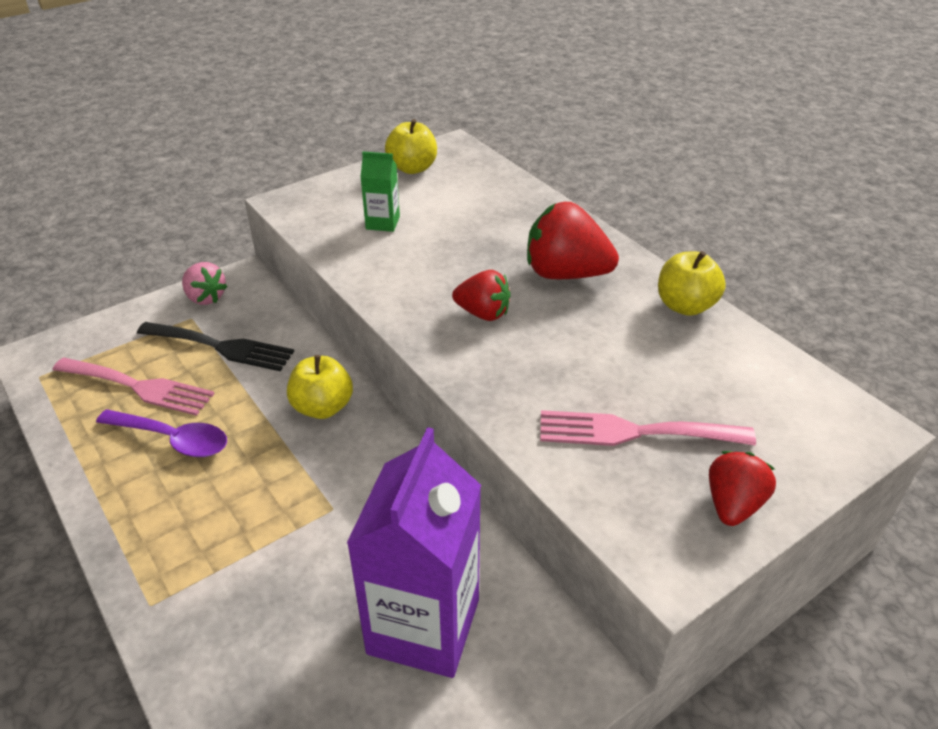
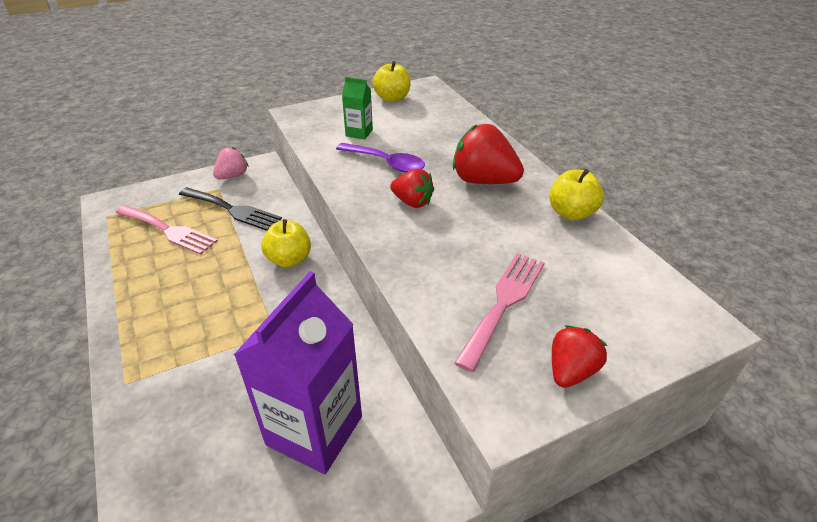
camera: 10 degrees right, 0 degrees up
(173, 439) = (179, 269): purple spoon -> purple spoon (386, 163)
(205, 298) = (233, 176): pink strawberry -> pink strawberry turned 105 degrees counterclockwise
(633, 432) = (503, 303): pink fork -> pink fork turned 105 degrees clockwise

----

### WHAT IS REQUIRED:
Pictures aside, the material must be written out word for word.

### ANSWER TO THIS EXERCISE:
camera: 10 degrees right, 0 degrees up
(173, 439) = (179, 269): purple spoon -> purple spoon (386, 163)
(205, 298) = (233, 176): pink strawberry -> pink strawberry turned 105 degrees counterclockwise
(633, 432) = (503, 303): pink fork -> pink fork turned 105 degrees clockwise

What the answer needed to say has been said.